▸ LISTED RECORDS
□ □ □ □ □

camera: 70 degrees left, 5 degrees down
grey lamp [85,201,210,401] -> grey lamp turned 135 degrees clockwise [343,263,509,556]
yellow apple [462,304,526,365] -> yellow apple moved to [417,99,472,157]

□ □ □ □ □

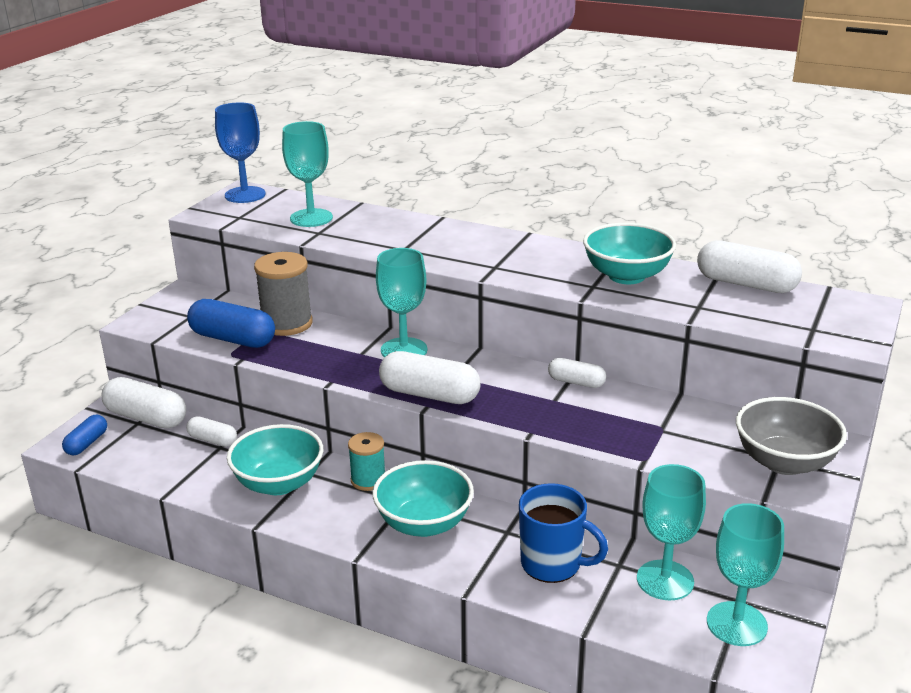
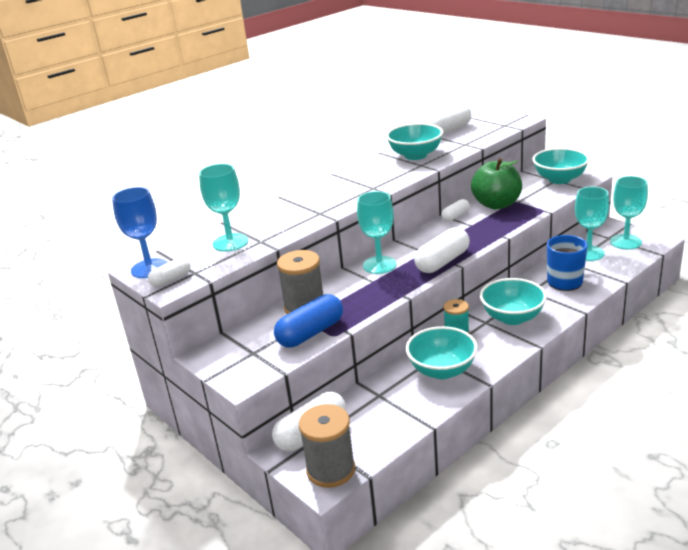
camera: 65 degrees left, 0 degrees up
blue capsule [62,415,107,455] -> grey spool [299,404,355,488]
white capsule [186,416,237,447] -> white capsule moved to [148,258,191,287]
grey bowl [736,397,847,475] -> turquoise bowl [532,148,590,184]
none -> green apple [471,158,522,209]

□ □ □ □ □

▸ WORK REQUIRED
For this exercise, please output exactly the lines above starting at the line with "grey bowl [736,397,847,475]" and ending at the line with "none -> green apple [471,158,522,209]", ends included.

▸ RESPONSE AREA
grey bowl [736,397,847,475] -> turquoise bowl [532,148,590,184]
none -> green apple [471,158,522,209]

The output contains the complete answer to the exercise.